ABOUT THIS TASK - The job is to find each line of the records below that includes the word "none" and copy it.

=== INFORMATION ===

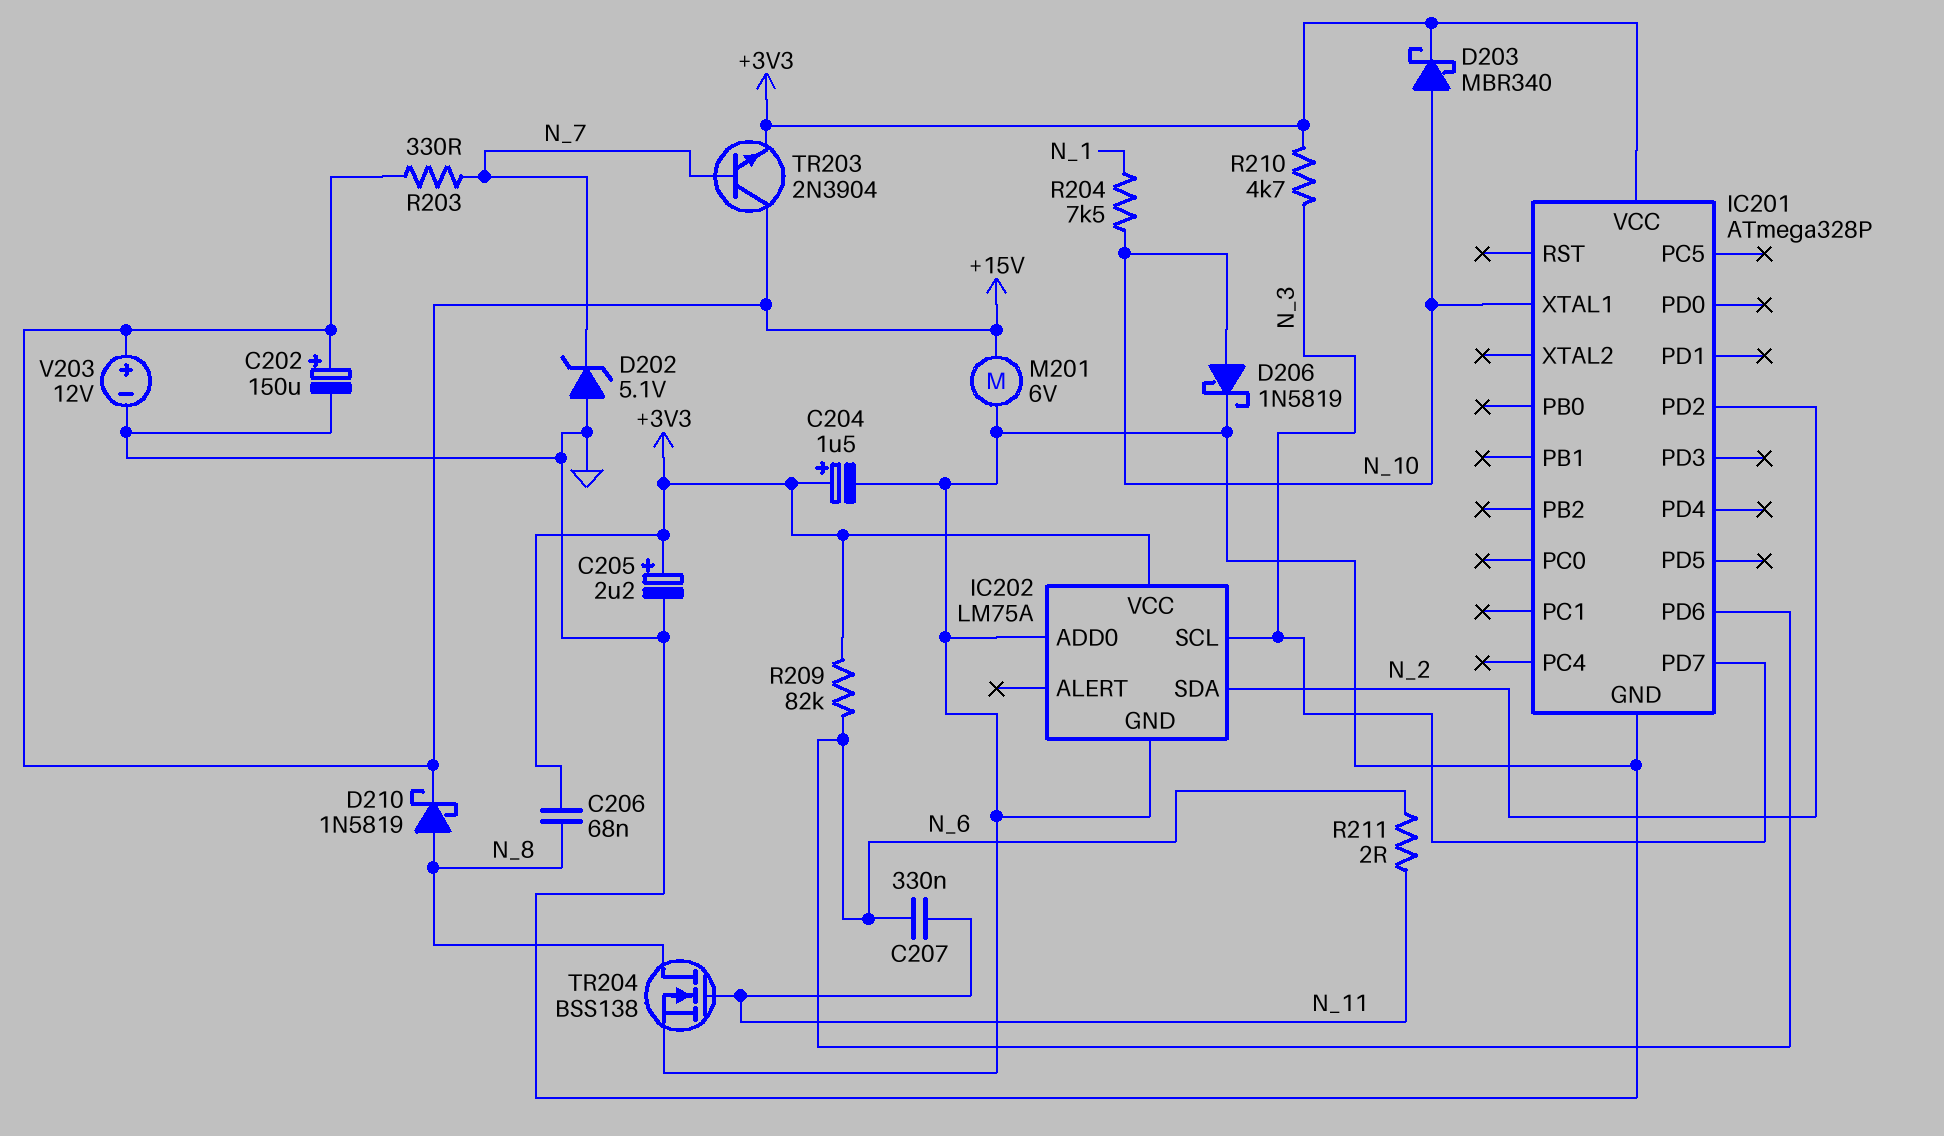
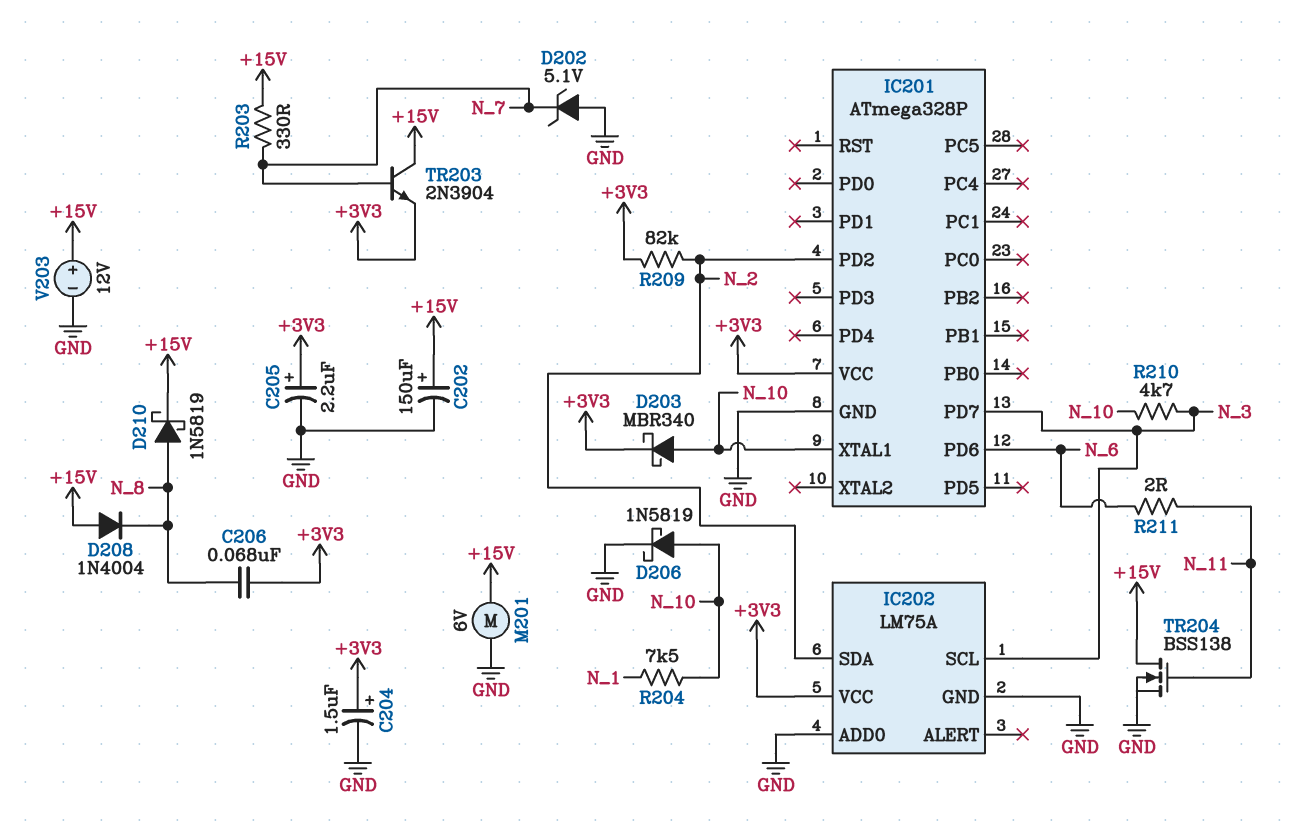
C207: 330nF (N_6, N_11) -> none
D208: none -> diode 1N4004 (A +15V, K N_8)
R209: 82k (+3V3, N_6) -> 82k (+3V3, N_2)
R210: 4.7k (+3V3, N_3) -> 4.7k (N_3, N_10)
TR204: NMOS BSS138 (G N_11, D N_8, S GND) -> NMOS BSS138 (G N_11, D +15V, S GND)

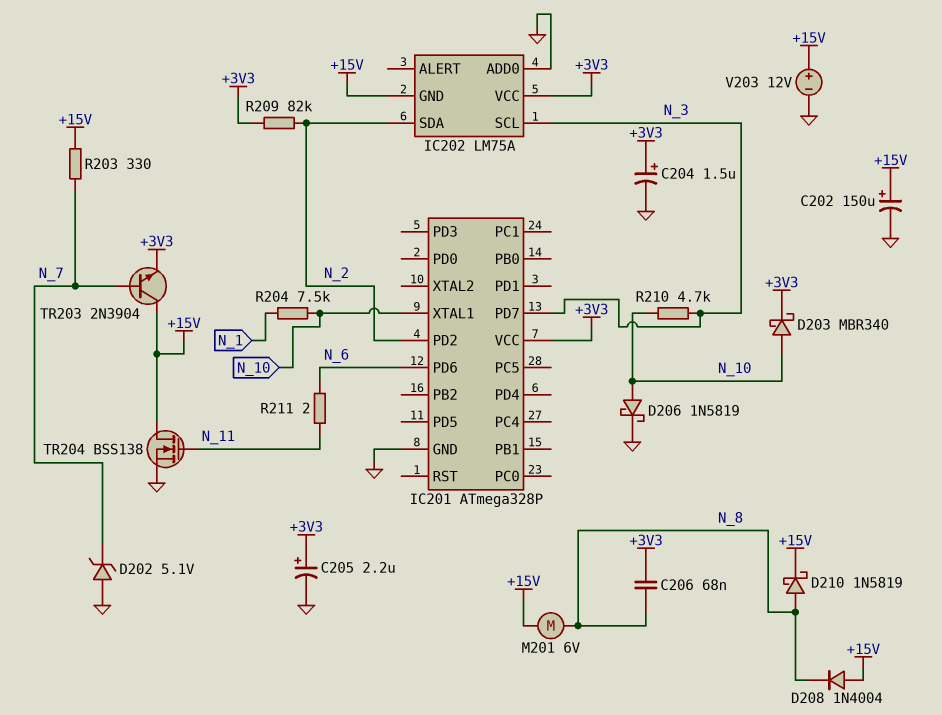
IC202 pin GND: GND -> +15V
M201: motor 6V (+15V, GND) -> motor 6V (+15V, N_8)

===

PROBLEM SOLUTION -
C207: 330nF (N_6, N_11) -> none
D208: none -> diode 1N4004 (A +15V, K N_8)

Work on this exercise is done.